• [Material provided]
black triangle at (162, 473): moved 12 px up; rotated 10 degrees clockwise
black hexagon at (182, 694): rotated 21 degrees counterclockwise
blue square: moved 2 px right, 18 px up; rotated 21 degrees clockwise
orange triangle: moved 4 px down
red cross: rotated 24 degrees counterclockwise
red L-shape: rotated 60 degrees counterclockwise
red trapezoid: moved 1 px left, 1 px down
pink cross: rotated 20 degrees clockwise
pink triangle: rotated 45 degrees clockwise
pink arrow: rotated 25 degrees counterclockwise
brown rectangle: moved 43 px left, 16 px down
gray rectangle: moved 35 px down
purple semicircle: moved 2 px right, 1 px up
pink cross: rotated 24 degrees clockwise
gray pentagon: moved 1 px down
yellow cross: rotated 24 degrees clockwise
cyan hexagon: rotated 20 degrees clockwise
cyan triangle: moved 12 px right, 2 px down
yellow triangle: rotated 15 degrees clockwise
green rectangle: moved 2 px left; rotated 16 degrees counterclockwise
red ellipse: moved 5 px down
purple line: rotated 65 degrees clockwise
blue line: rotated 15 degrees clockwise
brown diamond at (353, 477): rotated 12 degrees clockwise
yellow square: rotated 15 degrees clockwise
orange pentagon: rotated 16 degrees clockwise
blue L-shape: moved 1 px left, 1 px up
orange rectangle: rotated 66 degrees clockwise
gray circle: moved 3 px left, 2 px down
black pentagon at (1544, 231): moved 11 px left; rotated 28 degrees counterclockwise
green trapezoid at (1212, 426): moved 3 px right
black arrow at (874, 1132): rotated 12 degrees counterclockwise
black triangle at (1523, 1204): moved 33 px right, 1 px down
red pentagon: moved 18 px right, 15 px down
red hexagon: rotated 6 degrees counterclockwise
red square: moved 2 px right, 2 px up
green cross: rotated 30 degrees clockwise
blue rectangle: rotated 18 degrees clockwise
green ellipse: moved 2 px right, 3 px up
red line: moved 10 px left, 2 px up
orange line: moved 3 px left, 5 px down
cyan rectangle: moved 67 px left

• [Work task] Return word for word the lines above from the line with "cyan hexagon: rotated 20 degrees clockwise" to the line with "green trapezoid at", including both and leaving out all others.

• [Problem solution]
cyan hexagon: rotated 20 degrees clockwise
cyan triangle: moved 12 px right, 2 px down
yellow triangle: rotated 15 degrees clockwise
green rectangle: moved 2 px left; rotated 16 degrees counterclockwise
red ellipse: moved 5 px down
purple line: rotated 65 degrees clockwise
blue line: rotated 15 degrees clockwise
brown diamond at (353, 477): rotated 12 degrees clockwise
yellow square: rotated 15 degrees clockwise
orange pentagon: rotated 16 degrees clockwise
blue L-shape: moved 1 px left, 1 px up
orange rectangle: rotated 66 degrees clockwise
gray circle: moved 3 px left, 2 px down
black pentagon at (1544, 231): moved 11 px left; rotated 28 degrees counterclockwise
green trapezoid at (1212, 426): moved 3 px right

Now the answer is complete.